- [YOUR OBJECTIVE]: Go through the entries below and print, exactly, the lines starting at the one with "gray triangle: (100, 907)" and ending at the one with "gray circle: (190, 1042) -> (69, 577), moved", keeping both ends and no others.

- [PROVIDED RECORDS]:
== Segment start ==

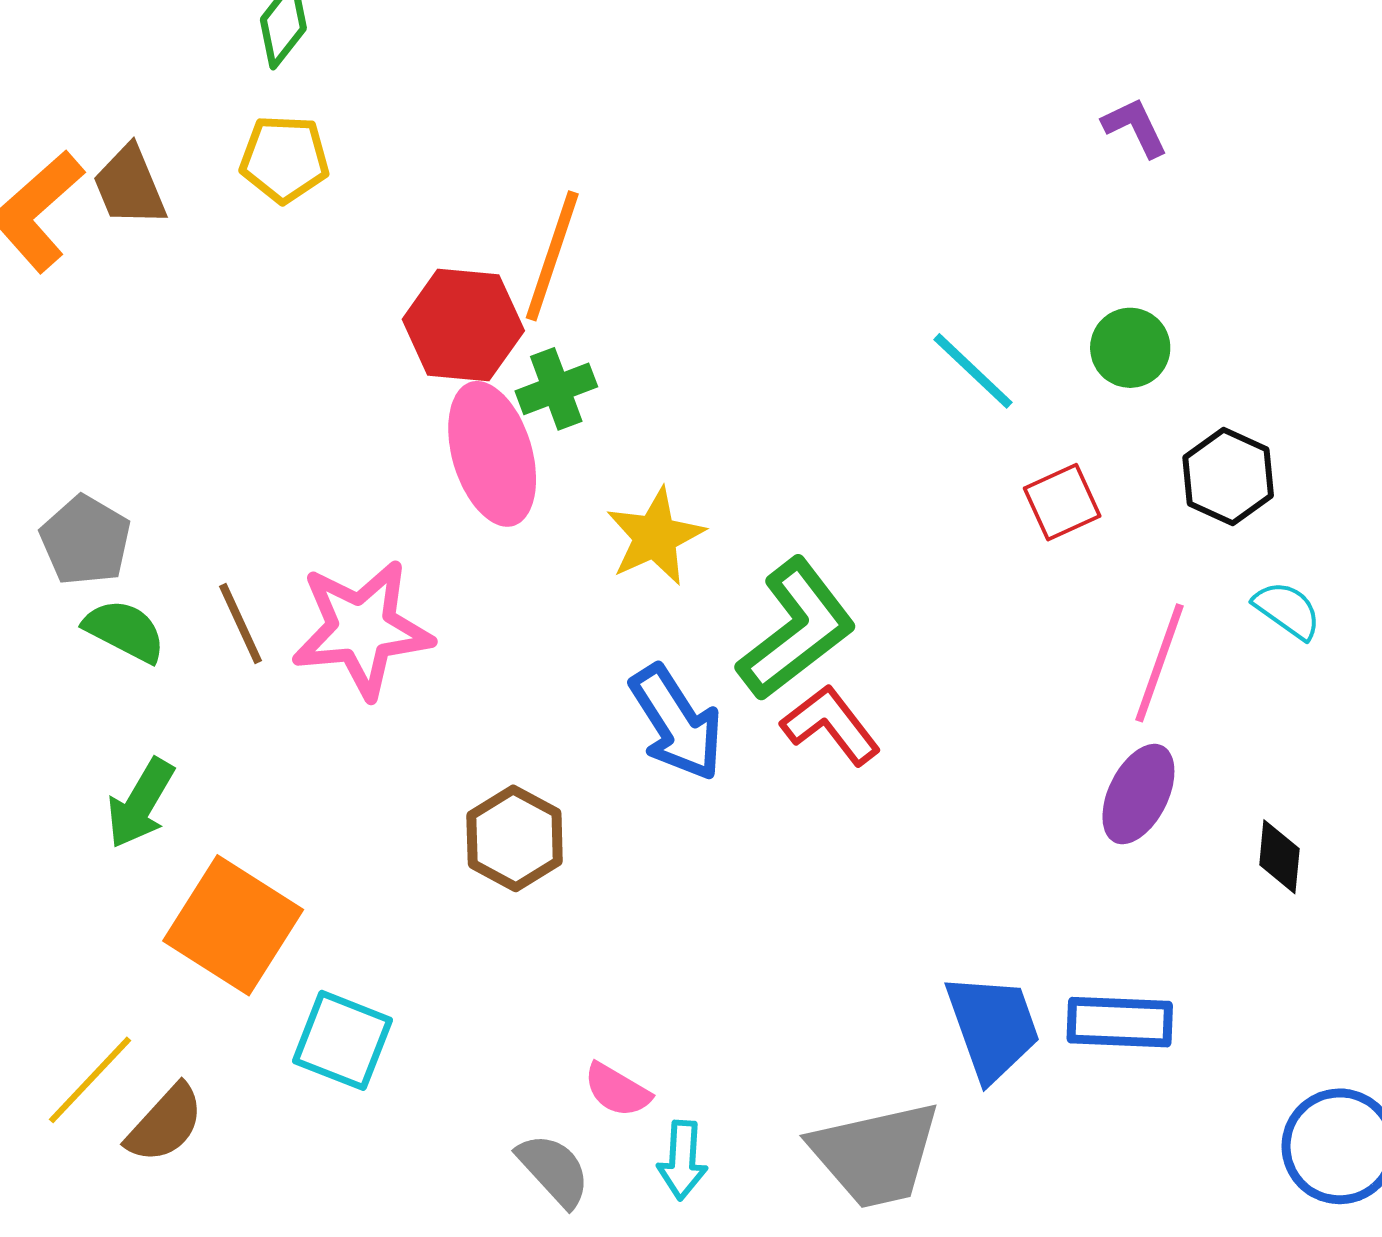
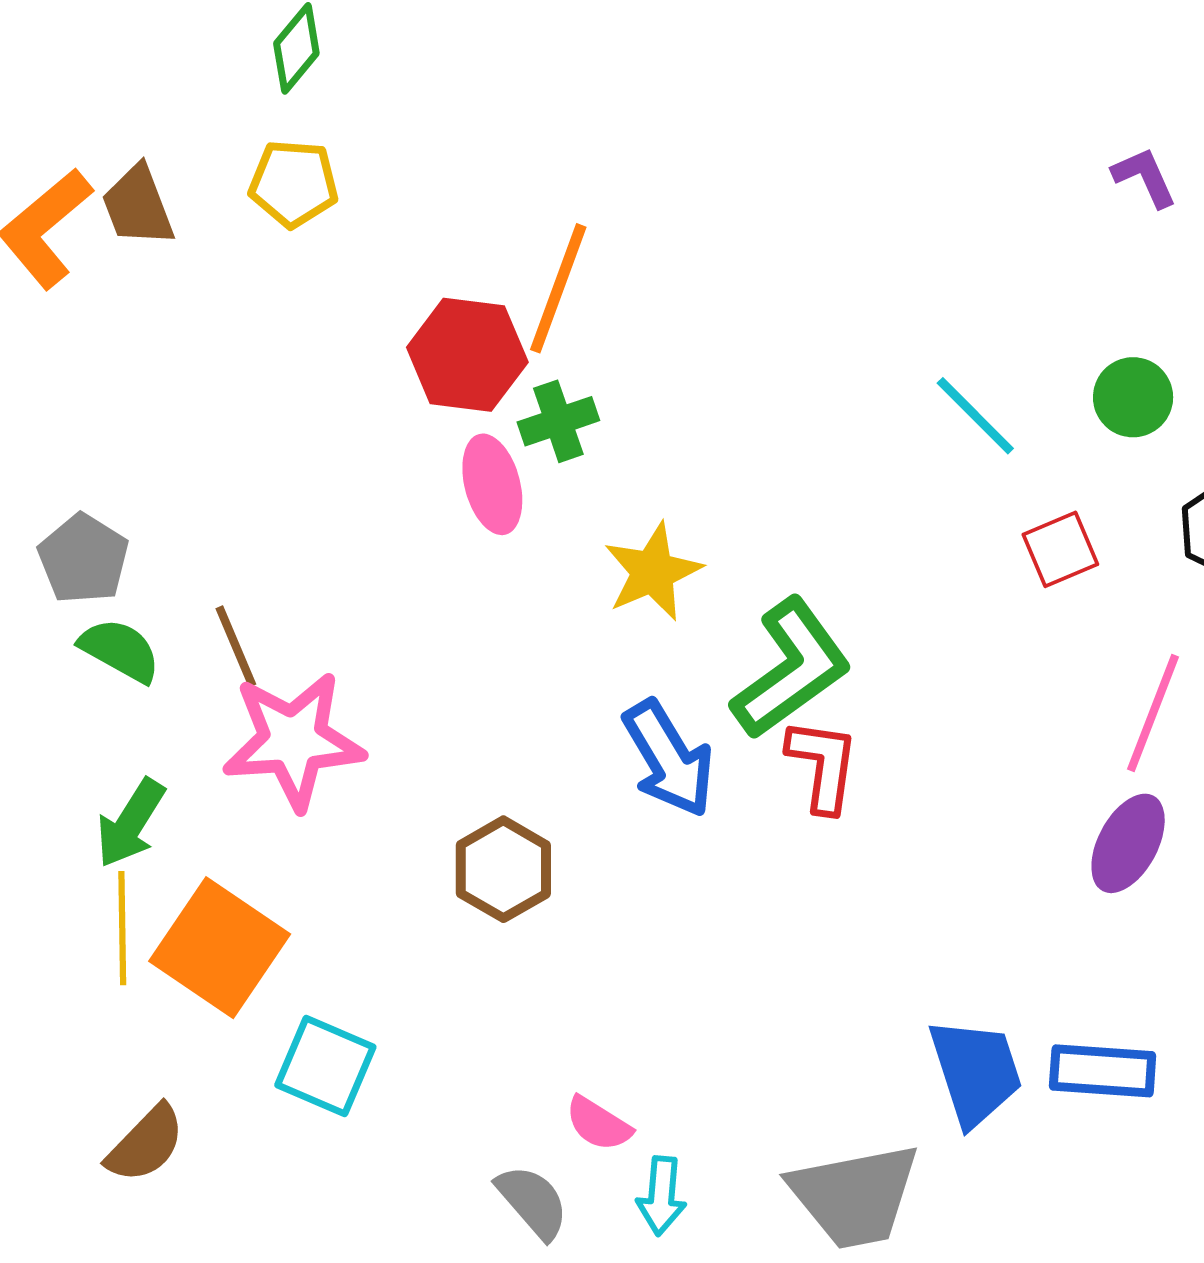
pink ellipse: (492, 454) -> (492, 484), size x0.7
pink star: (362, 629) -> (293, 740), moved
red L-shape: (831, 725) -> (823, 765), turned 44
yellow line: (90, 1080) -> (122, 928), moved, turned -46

== Segment end ==
== Segment start ==

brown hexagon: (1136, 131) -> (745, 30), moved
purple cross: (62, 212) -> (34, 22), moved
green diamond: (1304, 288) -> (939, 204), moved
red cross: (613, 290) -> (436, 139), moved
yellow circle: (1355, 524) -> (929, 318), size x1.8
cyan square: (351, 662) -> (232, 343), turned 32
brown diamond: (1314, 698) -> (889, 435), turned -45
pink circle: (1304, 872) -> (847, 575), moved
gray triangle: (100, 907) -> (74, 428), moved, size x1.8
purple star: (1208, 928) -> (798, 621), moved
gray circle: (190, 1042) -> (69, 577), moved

== Segment end ==

- [THE ANSWER]:
gray triangle: (100, 907) -> (74, 428), moved, size x1.8
purple star: (1208, 928) -> (798, 621), moved
gray circle: (190, 1042) -> (69, 577), moved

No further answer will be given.